**Instructions for the task**
Below are records to write out exactly; drop the pictures when you do.

**Source data**
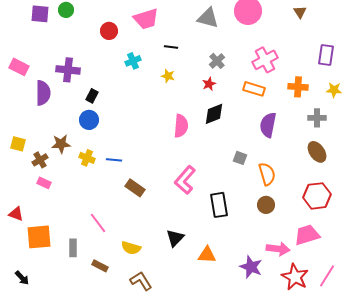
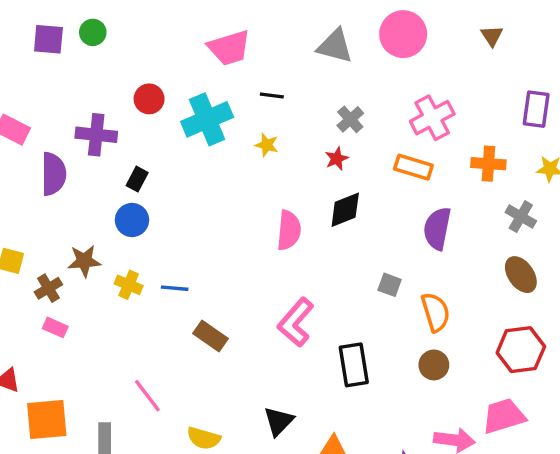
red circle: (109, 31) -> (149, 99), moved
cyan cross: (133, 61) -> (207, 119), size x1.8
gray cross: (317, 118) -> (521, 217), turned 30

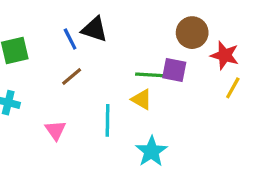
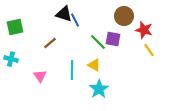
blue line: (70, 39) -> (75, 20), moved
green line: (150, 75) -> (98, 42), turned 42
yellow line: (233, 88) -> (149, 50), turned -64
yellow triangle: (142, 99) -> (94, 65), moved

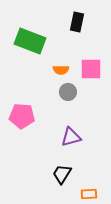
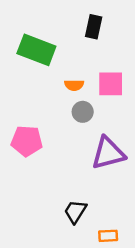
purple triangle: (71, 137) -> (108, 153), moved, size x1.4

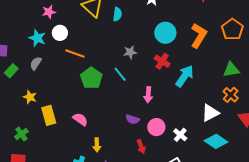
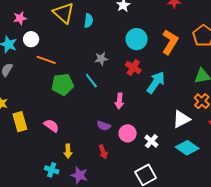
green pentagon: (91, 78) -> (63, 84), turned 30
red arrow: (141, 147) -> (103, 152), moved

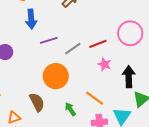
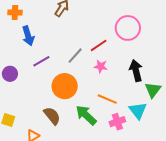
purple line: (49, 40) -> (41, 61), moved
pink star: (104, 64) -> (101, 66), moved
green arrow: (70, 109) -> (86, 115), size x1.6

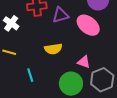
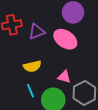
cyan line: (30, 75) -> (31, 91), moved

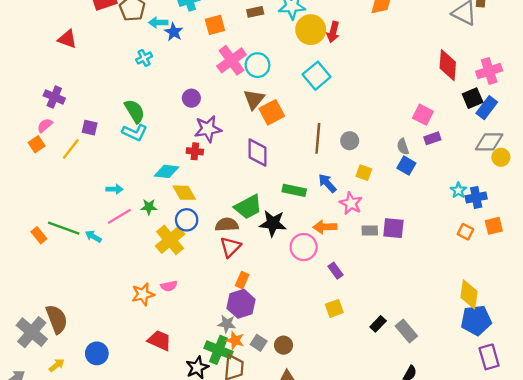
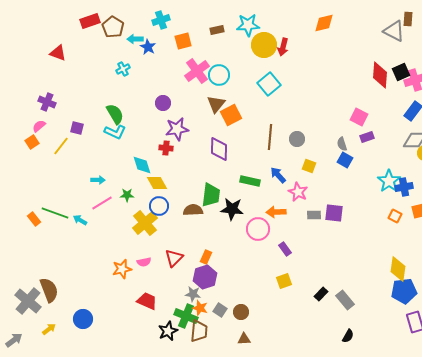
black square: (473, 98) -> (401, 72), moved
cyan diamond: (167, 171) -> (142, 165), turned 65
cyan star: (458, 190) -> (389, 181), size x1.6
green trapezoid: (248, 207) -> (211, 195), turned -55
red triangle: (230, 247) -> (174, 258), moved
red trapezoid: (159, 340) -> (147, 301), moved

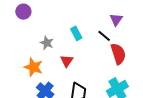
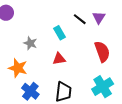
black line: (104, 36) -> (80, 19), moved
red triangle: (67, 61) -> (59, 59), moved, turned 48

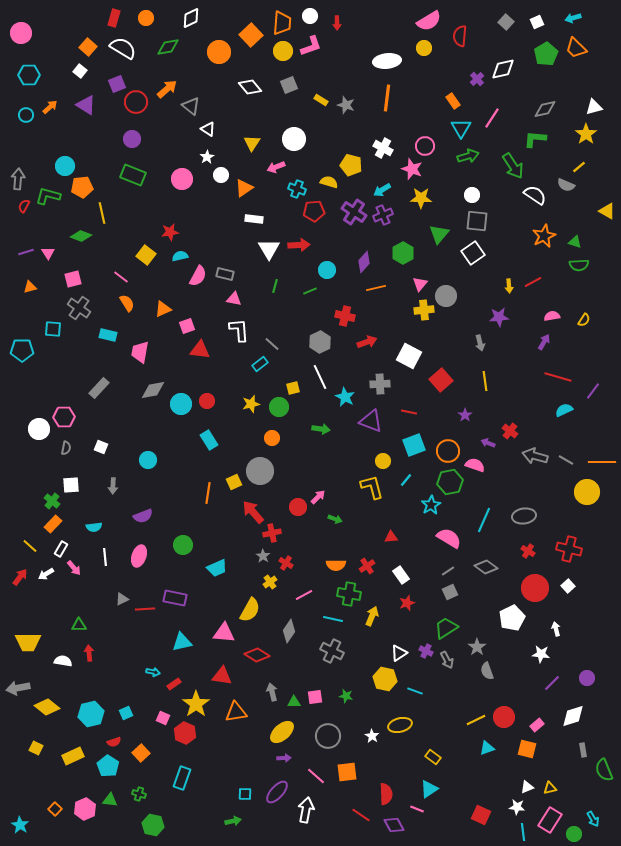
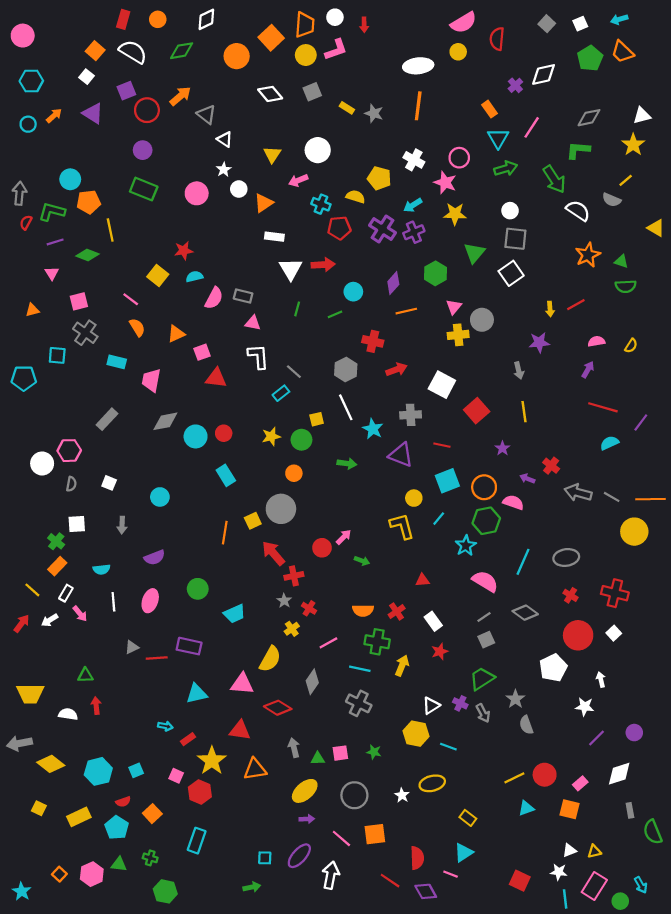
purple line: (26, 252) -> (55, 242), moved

**Result**
red circle: (109, 31) -> (149, 99), moved
cyan cross: (133, 61) -> (207, 119), size x1.8
gray cross: (317, 118) -> (521, 217), turned 30

blue line: (70, 39) -> (75, 20), moved
green line: (150, 75) -> (98, 42), turned 42
yellow line: (233, 88) -> (149, 50), turned -64
yellow triangle: (142, 99) -> (94, 65), moved

purple triangle: (71, 137) -> (108, 153), moved, size x1.4

green pentagon: (91, 78) -> (63, 84), turned 30
red arrow: (141, 147) -> (103, 152), moved

purple line: (49, 40) -> (41, 61), moved
pink star: (104, 64) -> (101, 66), moved
green arrow: (70, 109) -> (86, 115), size x1.6

cyan line: (30, 75) -> (31, 91), moved

black square: (473, 98) -> (401, 72), moved
cyan diamond: (167, 171) -> (142, 165), turned 65
cyan star: (458, 190) -> (389, 181), size x1.6
green trapezoid: (248, 207) -> (211, 195), turned -55
red triangle: (230, 247) -> (174, 258), moved
red trapezoid: (159, 340) -> (147, 301), moved

black line: (104, 36) -> (80, 19), moved
red triangle: (67, 61) -> (59, 59), moved, turned 48

purple line: (26, 252) -> (55, 242), moved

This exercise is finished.